Provided entries
* * * * *

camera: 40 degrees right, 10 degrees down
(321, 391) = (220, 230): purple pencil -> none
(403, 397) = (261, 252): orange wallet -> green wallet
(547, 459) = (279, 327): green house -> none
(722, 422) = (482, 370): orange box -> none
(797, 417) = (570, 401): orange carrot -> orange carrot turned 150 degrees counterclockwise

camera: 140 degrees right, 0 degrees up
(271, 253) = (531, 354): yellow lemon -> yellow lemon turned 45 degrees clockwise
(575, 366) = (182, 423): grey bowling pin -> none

* * * * *

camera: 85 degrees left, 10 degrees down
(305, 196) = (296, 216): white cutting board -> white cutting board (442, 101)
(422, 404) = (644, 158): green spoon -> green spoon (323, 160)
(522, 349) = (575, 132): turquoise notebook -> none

* * * * *

Brief
In the records above, the line with "camera: 40 degrees right, 10 degrees down" marks the start and the line with "(575, 366) = (182, 423): grey" marks the end; copy that stretch exactly, both lines included, and nothing else.

Response
camera: 40 degrees right, 10 degrees down
(321, 391) = (220, 230): purple pencil -> none
(403, 397) = (261, 252): orange wallet -> green wallet
(547, 459) = (279, 327): green house -> none
(722, 422) = (482, 370): orange box -> none
(797, 417) = (570, 401): orange carrot -> orange carrot turned 150 degrees counterclockwise

camera: 140 degrees right, 0 degrees up
(271, 253) = (531, 354): yellow lemon -> yellow lemon turned 45 degrees clockwise
(575, 366) = (182, 423): grey bowling pin -> none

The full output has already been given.